> [WHAT YOU SHOULD DO]:
An exact copy of every entry is needed here; the images stay out.

Scene difference descriptions:

::::

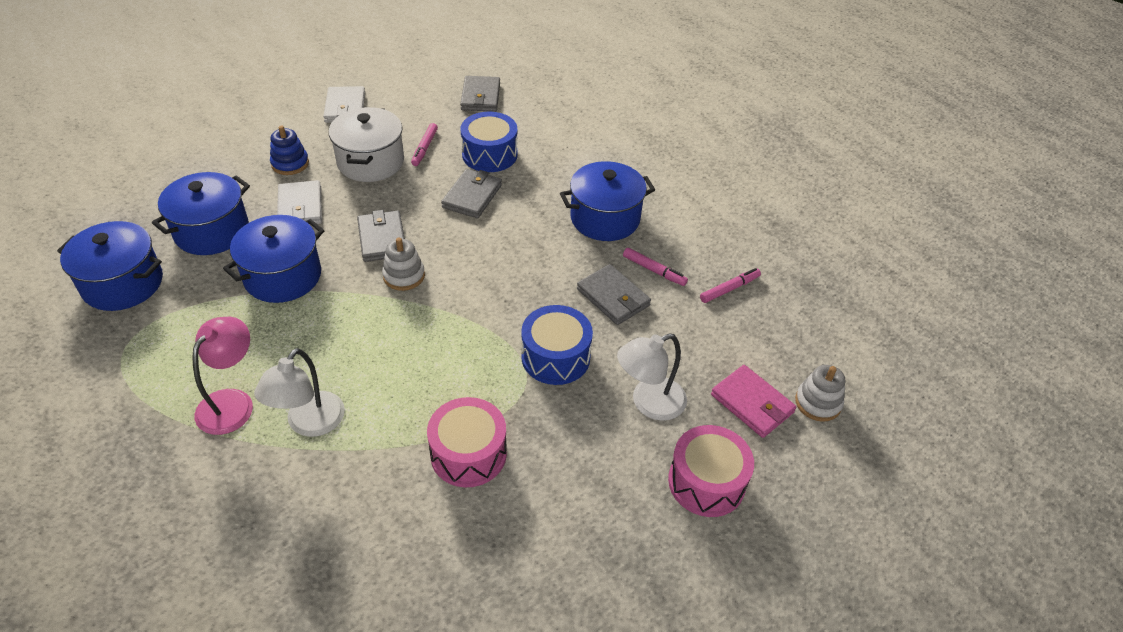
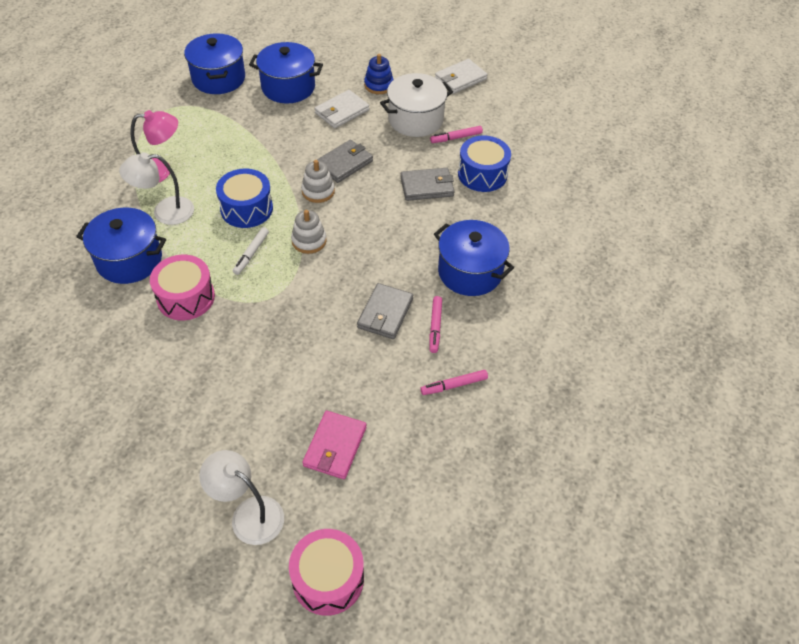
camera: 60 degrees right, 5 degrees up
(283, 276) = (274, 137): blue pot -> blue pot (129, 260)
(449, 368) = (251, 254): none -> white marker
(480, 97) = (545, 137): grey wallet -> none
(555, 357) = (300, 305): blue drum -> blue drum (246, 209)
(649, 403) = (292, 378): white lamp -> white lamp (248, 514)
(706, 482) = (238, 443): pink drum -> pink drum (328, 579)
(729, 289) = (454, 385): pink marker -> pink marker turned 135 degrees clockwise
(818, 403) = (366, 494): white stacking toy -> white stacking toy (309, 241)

::::

> [PROBLEM SOLUTION]:
camera: 60 degrees right, 5 degrees up
(283, 276) = (274, 137): blue pot -> blue pot (129, 260)
(449, 368) = (251, 254): none -> white marker
(480, 97) = (545, 137): grey wallet -> none
(555, 357) = (300, 305): blue drum -> blue drum (246, 209)
(649, 403) = (292, 378): white lamp -> white lamp (248, 514)
(706, 482) = (238, 443): pink drum -> pink drum (328, 579)
(729, 289) = (454, 385): pink marker -> pink marker turned 135 degrees clockwise
(818, 403) = (366, 494): white stacking toy -> white stacking toy (309, 241)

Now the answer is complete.